◆ GOAL OF THE EXERCISE ◆
Please give the number of lines in the records below that include "size", with no other output.

◆ ENTRIES SHOWN ◆

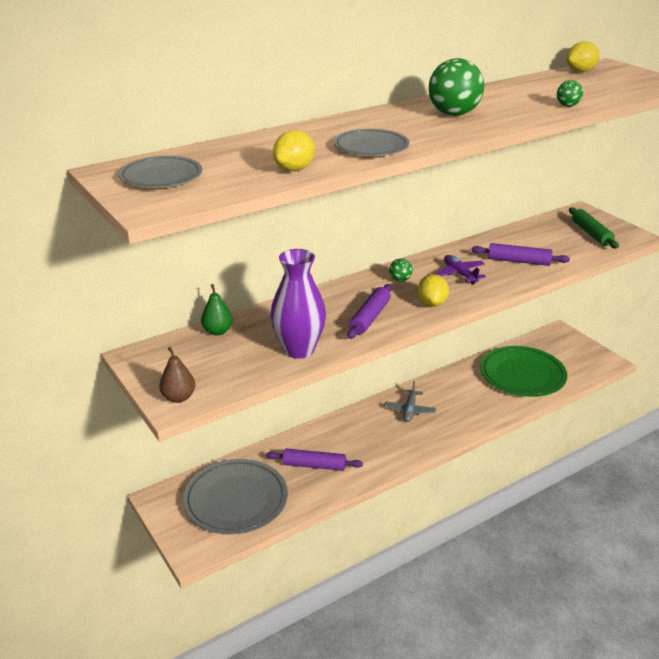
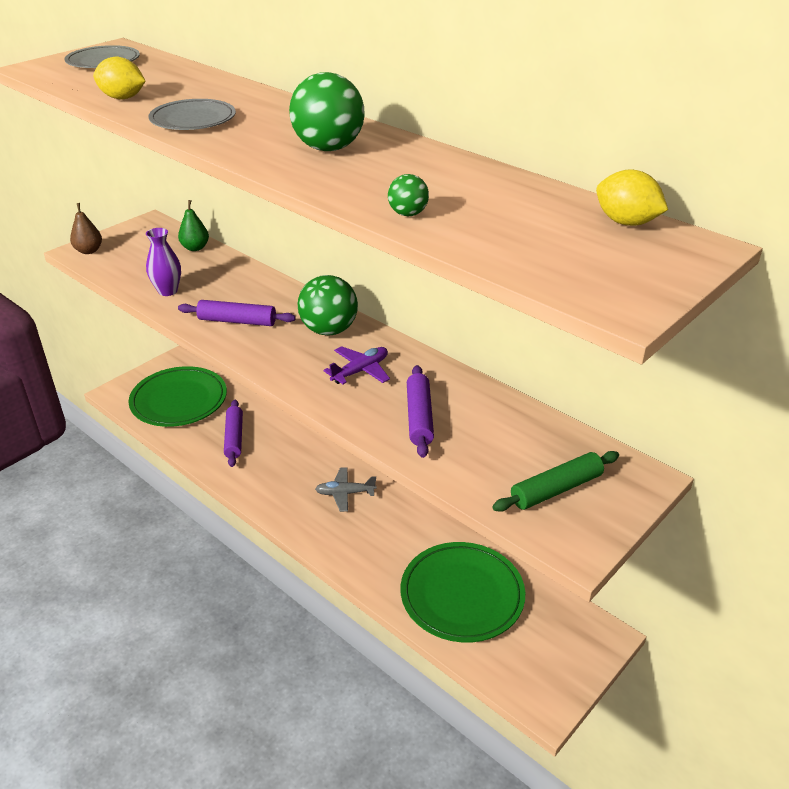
camera: 75 degrees right, 5 degrees up
grey plate [183,459,288,535] -> green plate [128,366,227,427]
purple vase [270,249,326,359] -> purple vase [146,228,181,296], size x0.62
green ball [389,258,413,282] -> green ball [298,275,358,335], size x2.08
yellow lemon [417,274,449,307] -> none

◆ ANSWER BOX ◆
2